---- Exercise input
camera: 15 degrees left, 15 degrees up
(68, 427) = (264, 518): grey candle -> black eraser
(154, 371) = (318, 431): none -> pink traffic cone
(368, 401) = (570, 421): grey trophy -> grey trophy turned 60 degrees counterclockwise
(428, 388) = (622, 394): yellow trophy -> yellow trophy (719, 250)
--------
◆ Exercise directions: In the records above, find each line with the string "degrees" and list it.

◆ Exercise solution:
camera: 15 degrees left, 15 degrees up
(368, 401) = (570, 421): grey trophy -> grey trophy turned 60 degrees counterclockwise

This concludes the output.